* RAW DATA:

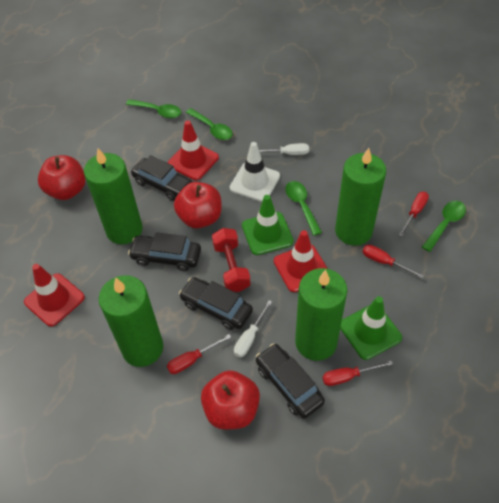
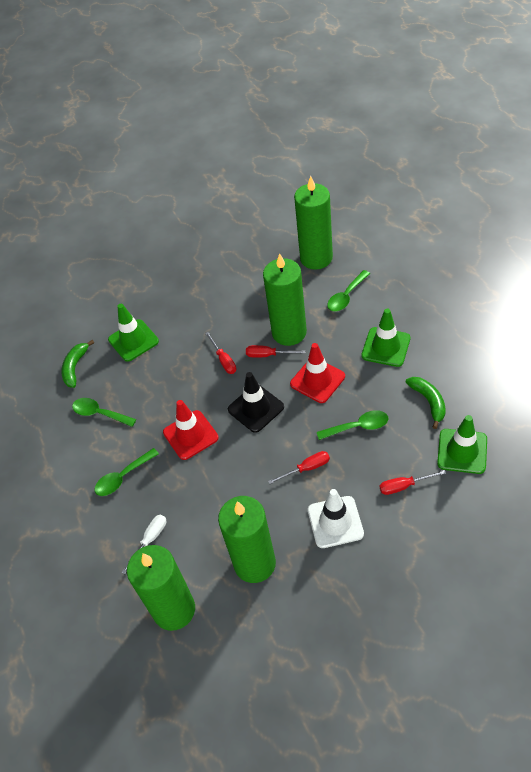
black car: 4 -> 0
black traffic cone: 0 -> 1
green banana: 0 -> 2
green traffic cone: 2 -> 3
red apple: 3 -> 0
red dumbbell: 1 -> 0
red traffic cone: 3 -> 2
white screwdriver: 2 -> 1

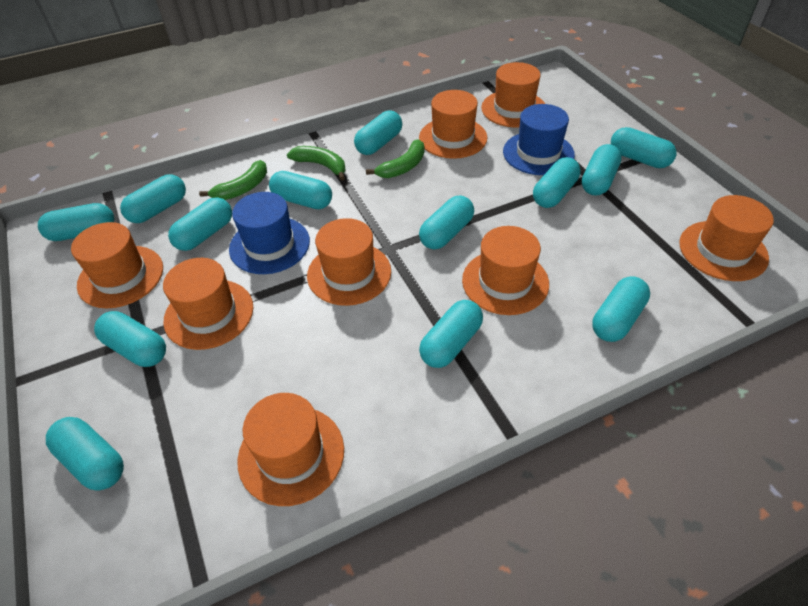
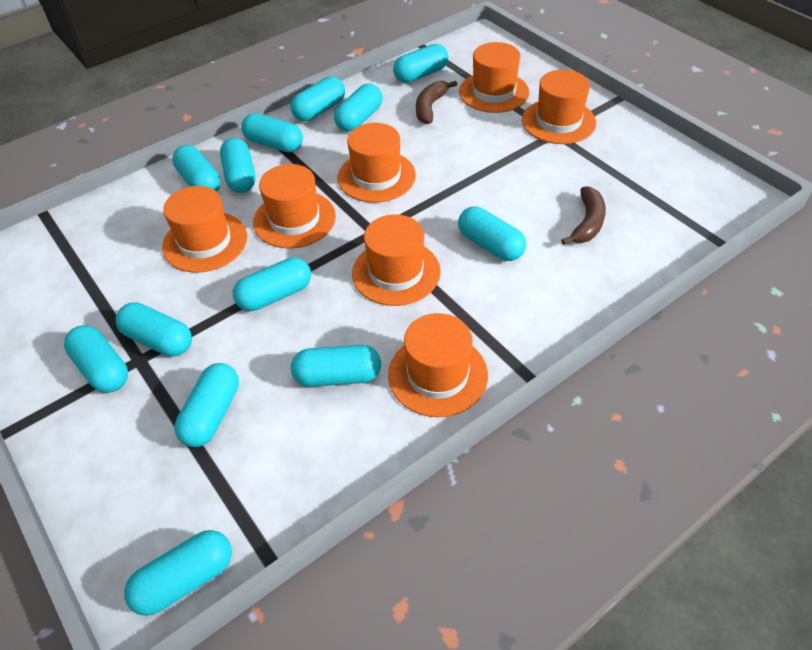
blue hat: 2 -> 0
brown banana: 0 -> 2
green banana: 3 -> 0
orange hat: 8 -> 7

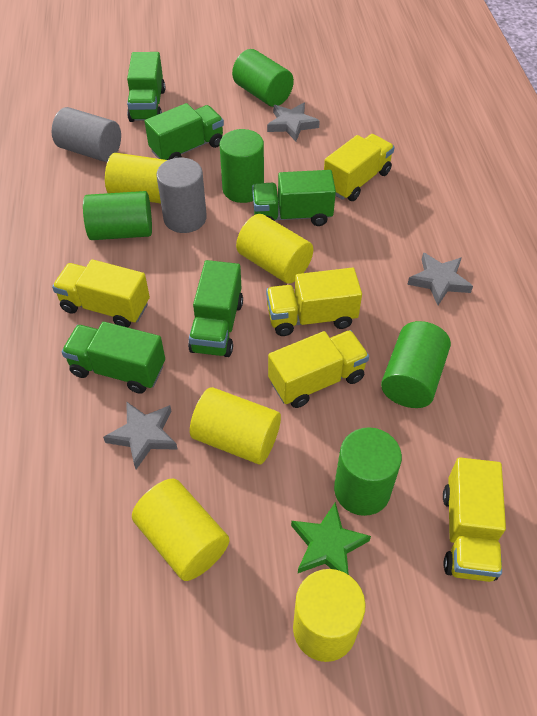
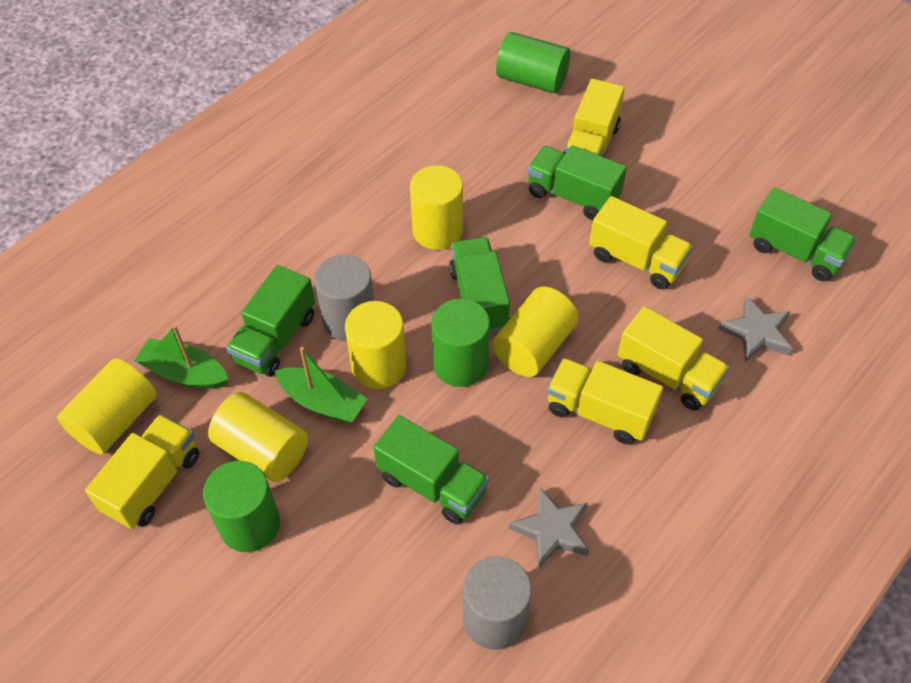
green boat: 0 -> 2
green cylinder: 5 -> 3
green star: 1 -> 0
grey star: 3 -> 2

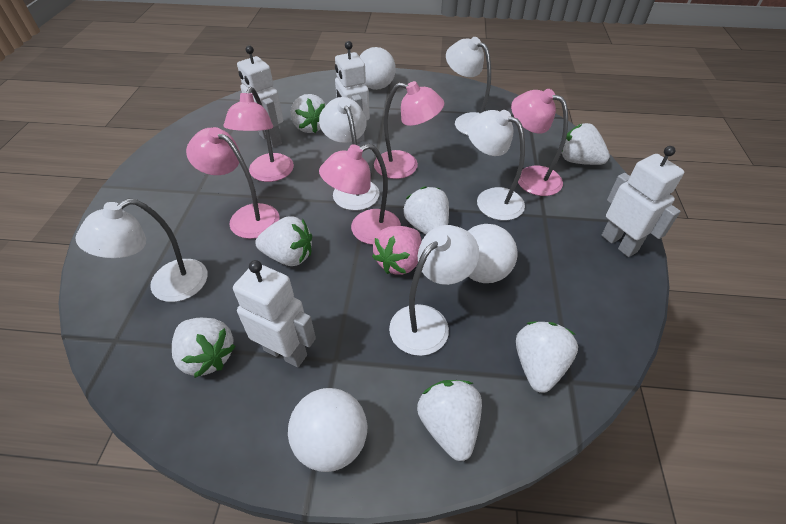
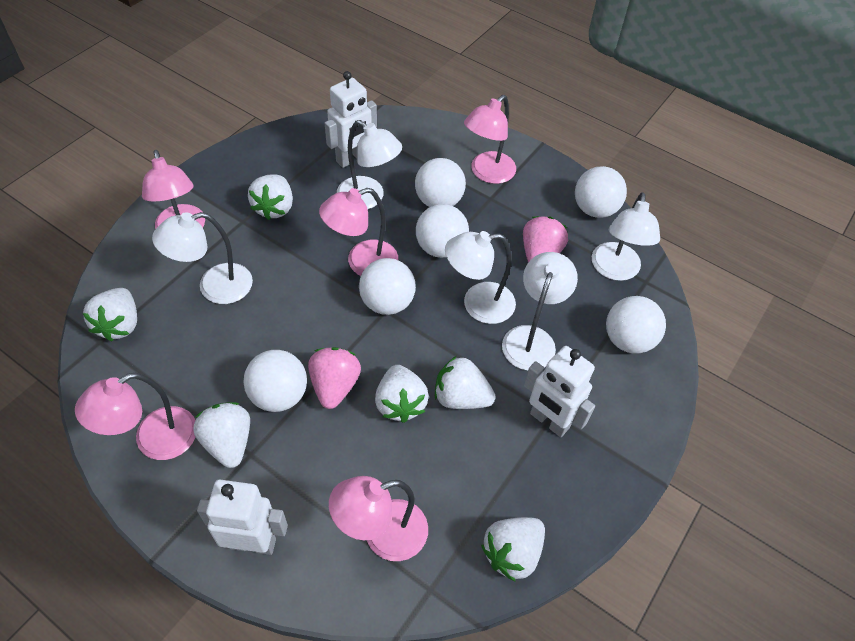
pink strawberry: 1 -> 2
white ball: 3 -> 6
white robot: 4 -> 3
white strawberry: 7 -> 6

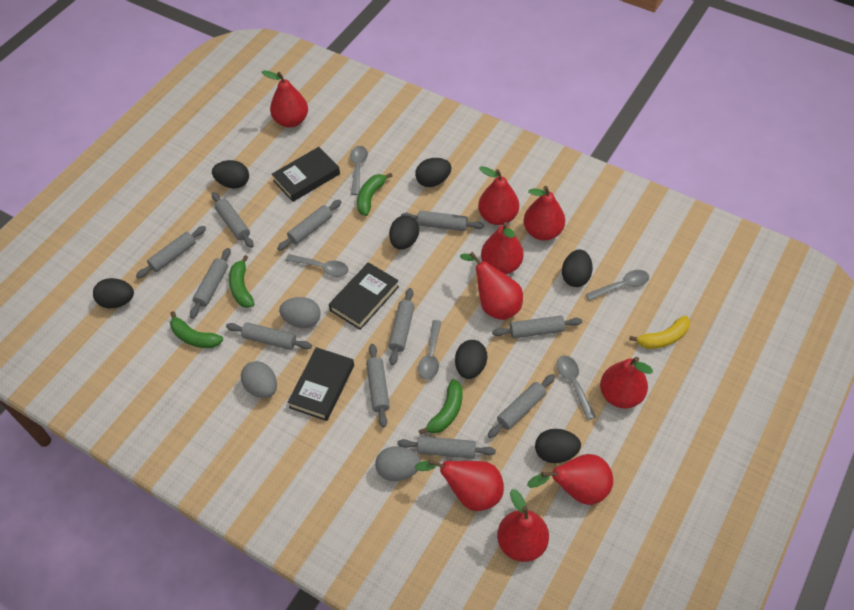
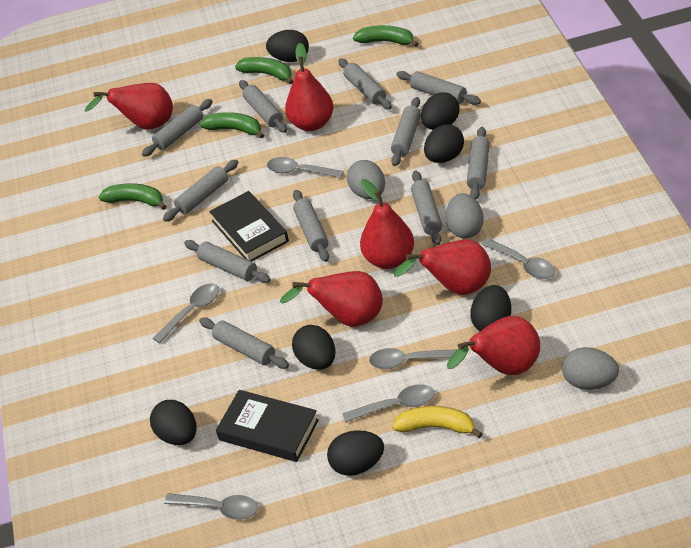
black book: 3 -> 2
grey spoon: 5 -> 6
red pear: 9 -> 6

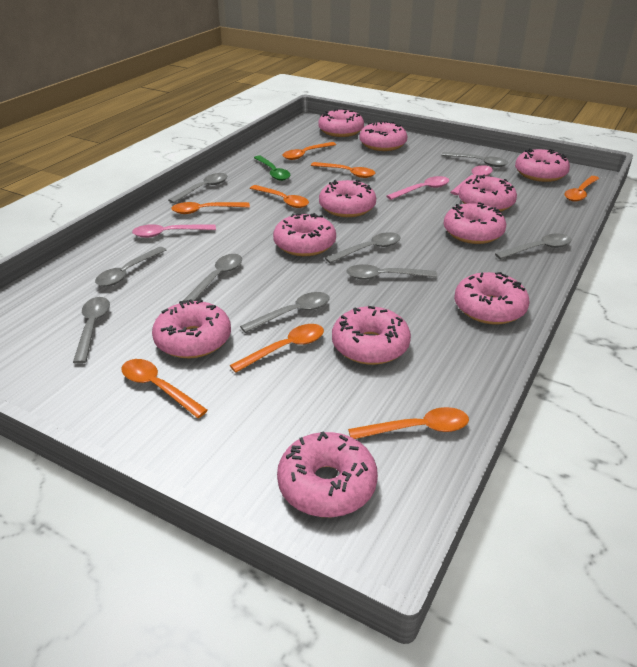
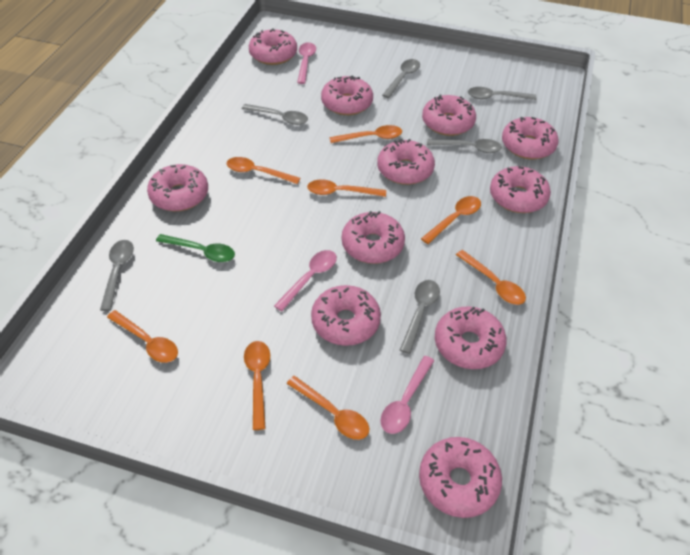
grey spoon: 9 -> 6

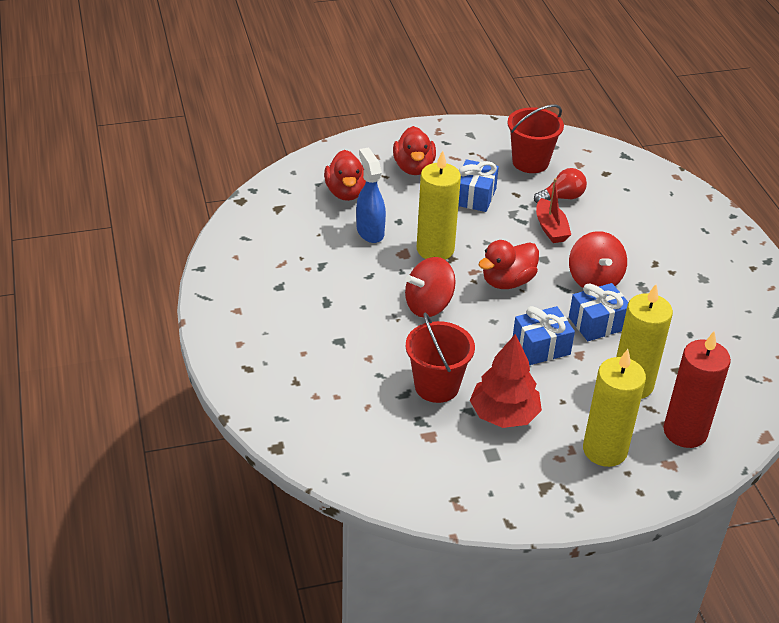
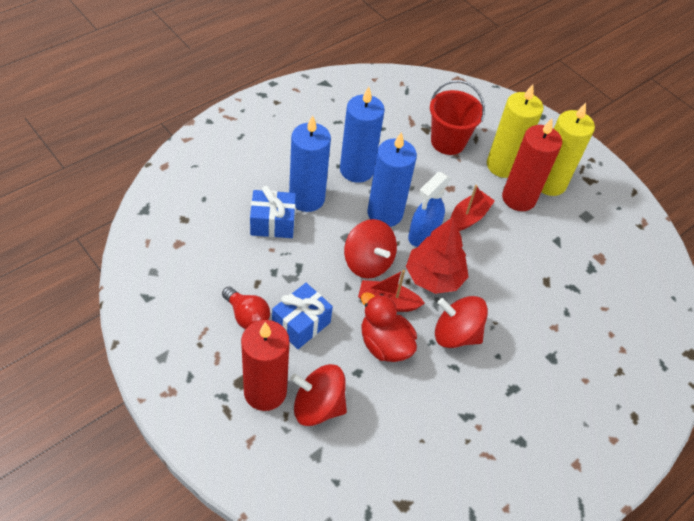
blue candle: 0 -> 3
blue gift: 3 -> 2
red boat: 1 -> 2
red bucket: 2 -> 1
red candle: 1 -> 2
red duck: 3 -> 1
red spinning top: 2 -> 3
yellow candle: 3 -> 2

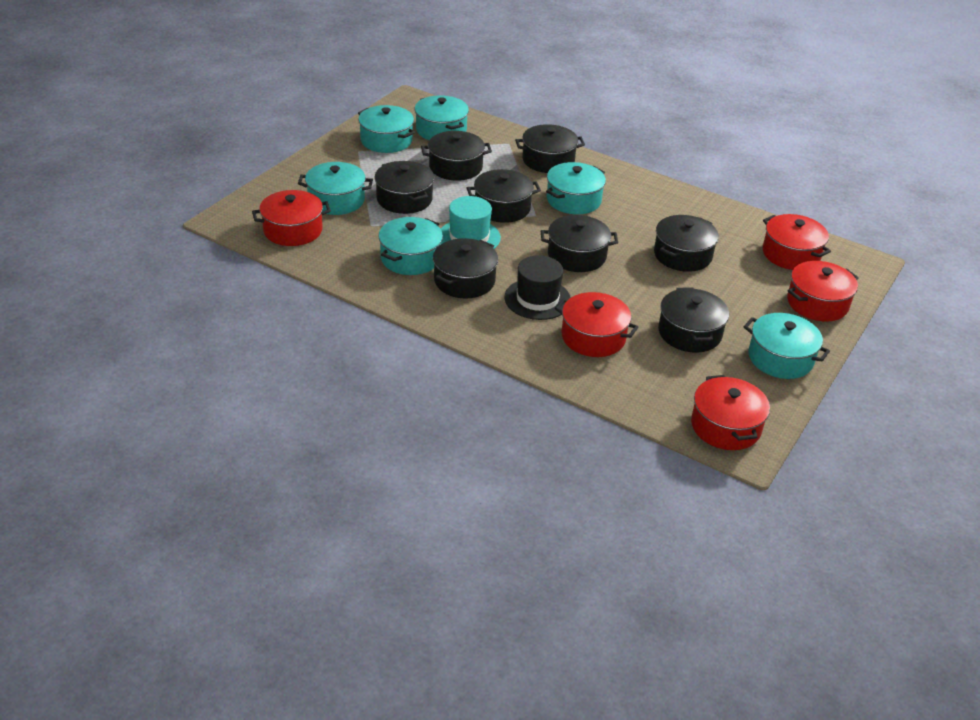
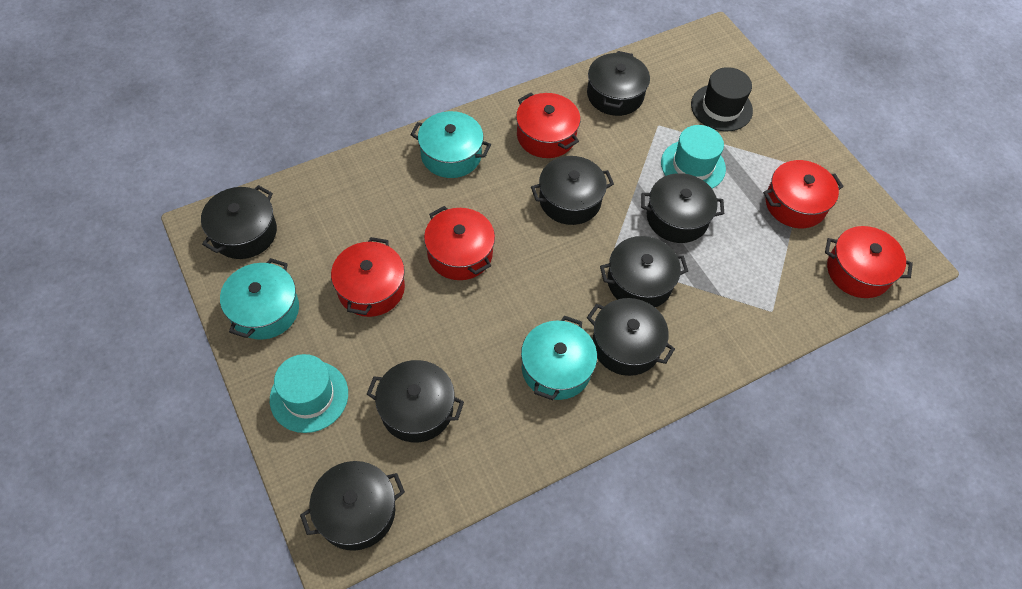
turquoise hat: 1 -> 2
turquoise pot: 6 -> 3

* AIM OF THE EXERCISE: Transcribe every record exactly and omit each image.

* RESPONSE BELOW:
black car: 4 -> 0
black traffic cone: 0 -> 1
green banana: 0 -> 2
green traffic cone: 2 -> 3
red apple: 3 -> 0
red dumbbell: 1 -> 0
red traffic cone: 3 -> 2
white screwdriver: 2 -> 1

blue hat: 2 -> 0
brown banana: 0 -> 2
green banana: 3 -> 0
orange hat: 8 -> 7

green boat: 0 -> 2
green cylinder: 5 -> 3
green star: 1 -> 0
grey star: 3 -> 2

pink strawberry: 1 -> 2
white ball: 3 -> 6
white robot: 4 -> 3
white strawberry: 7 -> 6

black book: 3 -> 2
grey spoon: 5 -> 6
red pear: 9 -> 6

grey spoon: 9 -> 6

blue candle: 0 -> 3
blue gift: 3 -> 2
red boat: 1 -> 2
red bucket: 2 -> 1
red candle: 1 -> 2
red duck: 3 -> 1
red spinning top: 2 -> 3
yellow candle: 3 -> 2

turquoise hat: 1 -> 2
turquoise pot: 6 -> 3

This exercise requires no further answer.